(Spatial reasoning listing)

────

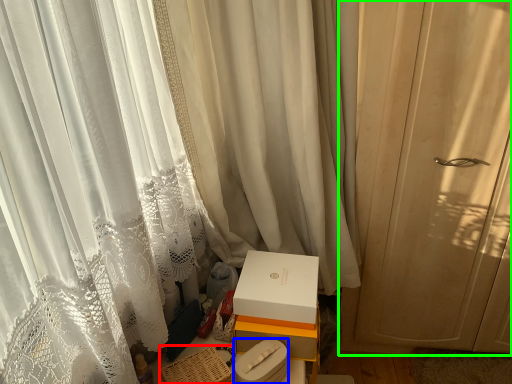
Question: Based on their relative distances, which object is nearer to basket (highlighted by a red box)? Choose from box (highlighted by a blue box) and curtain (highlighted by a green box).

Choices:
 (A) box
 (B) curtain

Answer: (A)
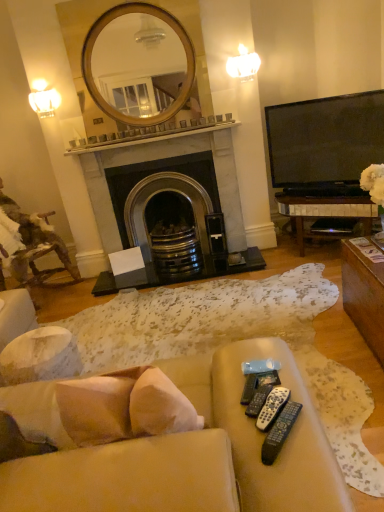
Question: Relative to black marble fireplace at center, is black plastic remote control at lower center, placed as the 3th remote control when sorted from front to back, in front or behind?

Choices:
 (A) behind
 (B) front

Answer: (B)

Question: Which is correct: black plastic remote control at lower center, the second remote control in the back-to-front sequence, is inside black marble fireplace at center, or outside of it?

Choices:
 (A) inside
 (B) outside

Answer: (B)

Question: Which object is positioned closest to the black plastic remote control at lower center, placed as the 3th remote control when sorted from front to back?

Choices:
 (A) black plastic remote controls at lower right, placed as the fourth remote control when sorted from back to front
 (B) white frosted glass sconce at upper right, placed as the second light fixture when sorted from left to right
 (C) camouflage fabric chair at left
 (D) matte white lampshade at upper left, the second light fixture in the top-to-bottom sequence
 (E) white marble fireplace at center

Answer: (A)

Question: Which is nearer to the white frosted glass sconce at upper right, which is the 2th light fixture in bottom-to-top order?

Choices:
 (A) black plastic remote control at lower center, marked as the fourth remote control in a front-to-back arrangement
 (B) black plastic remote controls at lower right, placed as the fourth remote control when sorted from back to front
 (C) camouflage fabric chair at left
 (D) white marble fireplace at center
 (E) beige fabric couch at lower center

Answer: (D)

────

Requirement ▸ Return each line of the listing above that contains the string "white", treating case as significant.

Full response ▸
 (B) white frosted glass sconce at upper right, placed as the second light fixture when sorted from left to right
 (D) matte white lampshade at upper left, the second light fixture in the top-to-bottom sequence
 (E) white marble fireplace at center
Question: Which is nearer to the white frosted glass sconce at upper right, which is the 2th light fixture in bottom-to-top order?
 (D) white marble fireplace at center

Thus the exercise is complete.